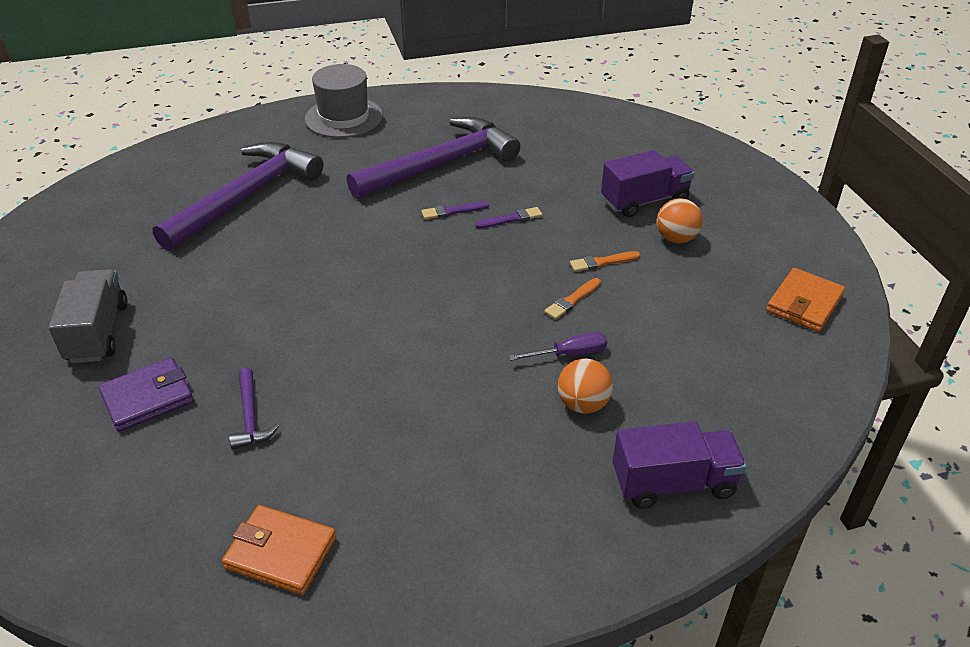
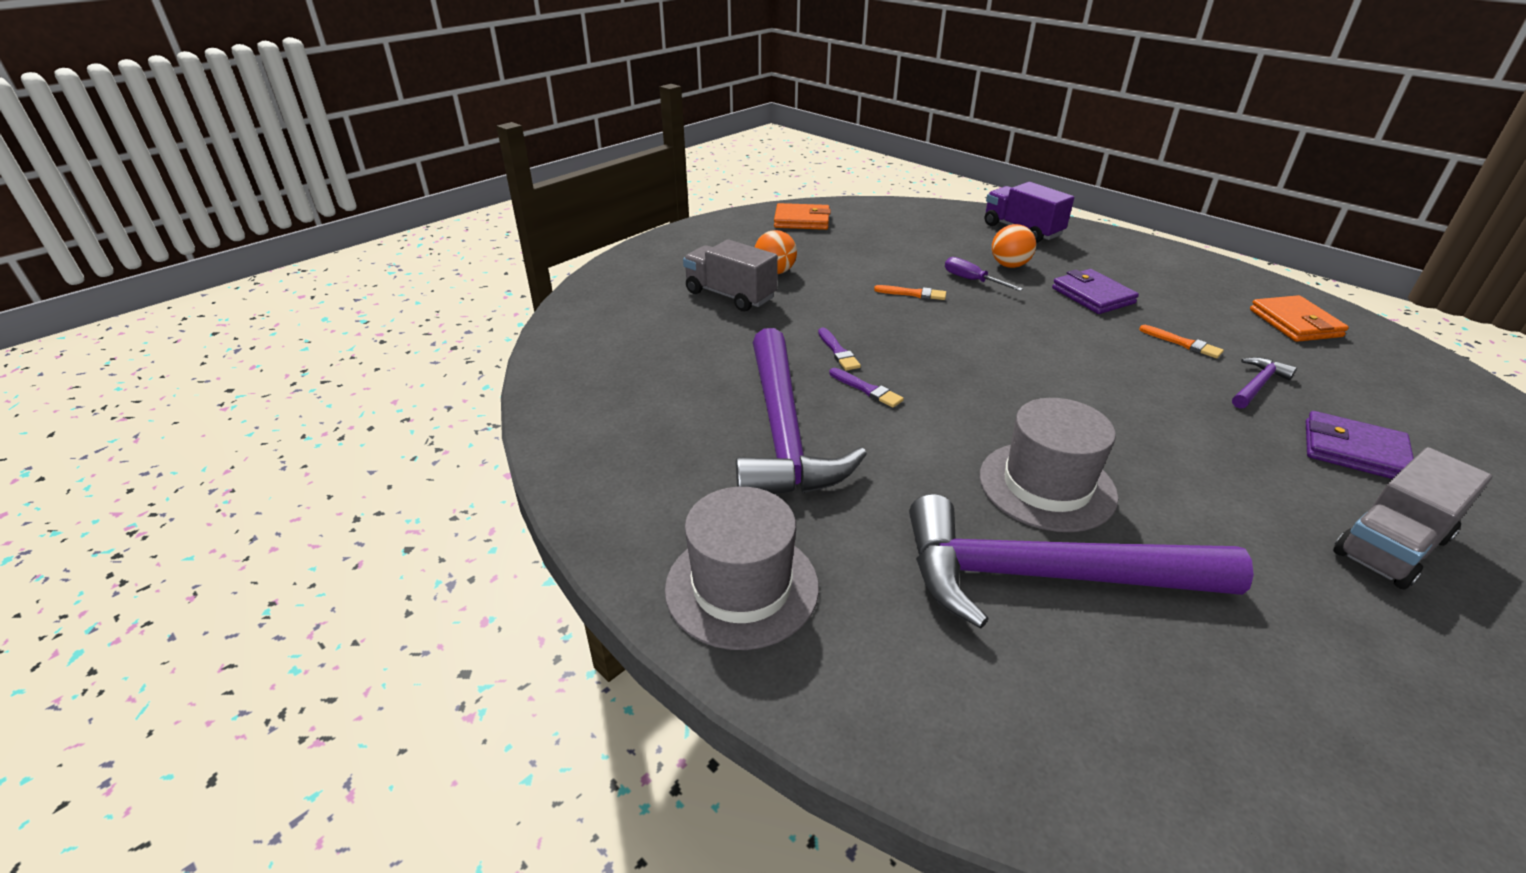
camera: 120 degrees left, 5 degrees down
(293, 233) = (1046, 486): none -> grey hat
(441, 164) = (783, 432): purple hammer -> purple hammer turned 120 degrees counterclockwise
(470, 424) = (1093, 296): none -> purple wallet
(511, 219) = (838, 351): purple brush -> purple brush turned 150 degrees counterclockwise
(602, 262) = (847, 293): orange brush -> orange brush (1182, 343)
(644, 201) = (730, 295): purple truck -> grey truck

---

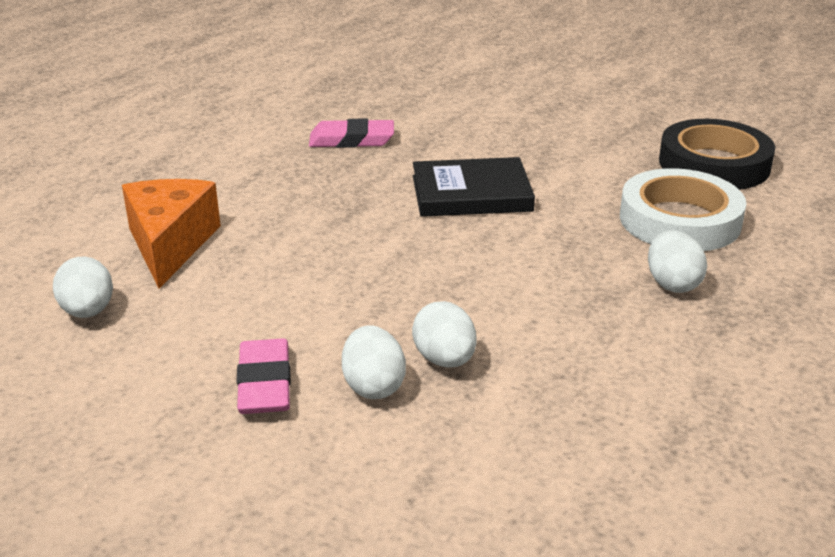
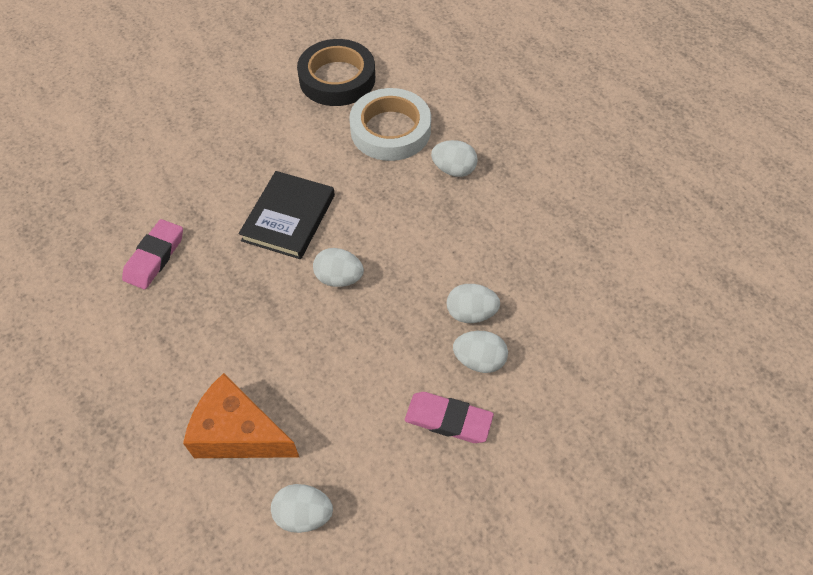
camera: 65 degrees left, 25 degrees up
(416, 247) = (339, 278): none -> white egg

● ABOUT THIS TASK: In the material above, find the line containing "camera: 120 degrees left, 5 degrees down" and the line containing "(644, 201) = (730, 295): purple", then write out exactly those two lines and every line between them, and nothing more.

● SOLVED PROBLEM:
camera: 120 degrees left, 5 degrees down
(293, 233) = (1046, 486): none -> grey hat
(441, 164) = (783, 432): purple hammer -> purple hammer turned 120 degrees counterclockwise
(470, 424) = (1093, 296): none -> purple wallet
(511, 219) = (838, 351): purple brush -> purple brush turned 150 degrees counterclockwise
(602, 262) = (847, 293): orange brush -> orange brush (1182, 343)
(644, 201) = (730, 295): purple truck -> grey truck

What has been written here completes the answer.